**INSTRUCTIONS TO FOLLOW:**
What is needed is every line, exactly as given, from the line containing "black can [637,147,677,222]" through the end of the data below.

**SOURCE DATA:**

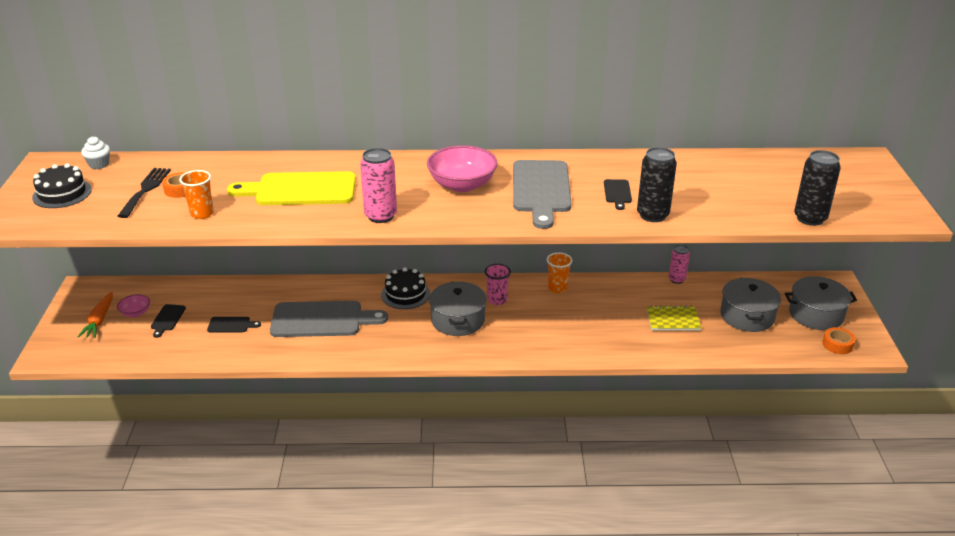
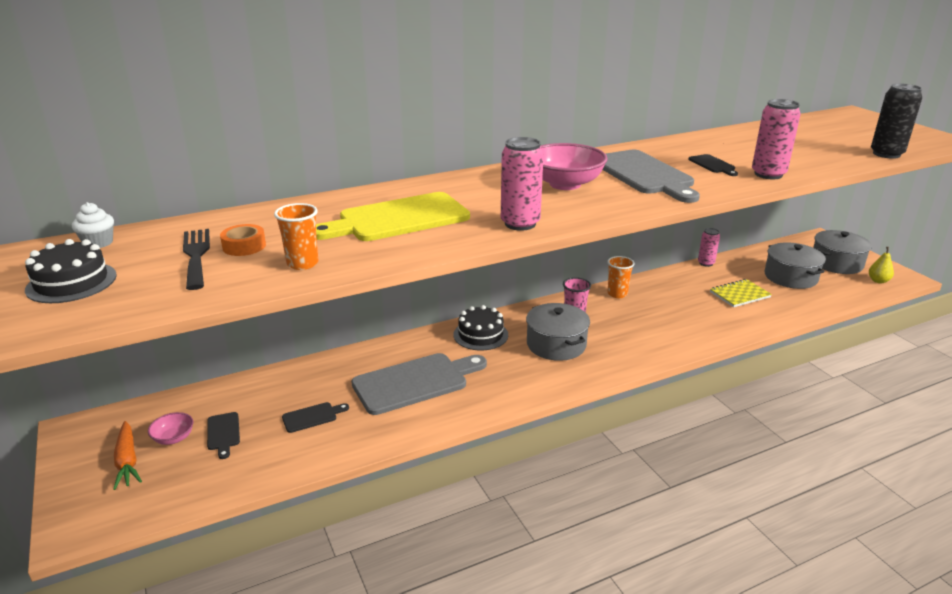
camera: 25 degrees left, 5 degrees down
black can [637,147,677,222] -> pink can [752,99,801,179]
orange tape [822,327,855,354] -> yellow pear [869,247,894,283]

**EXERCISE SOLUTION:**
black can [637,147,677,222] -> pink can [752,99,801,179]
orange tape [822,327,855,354] -> yellow pear [869,247,894,283]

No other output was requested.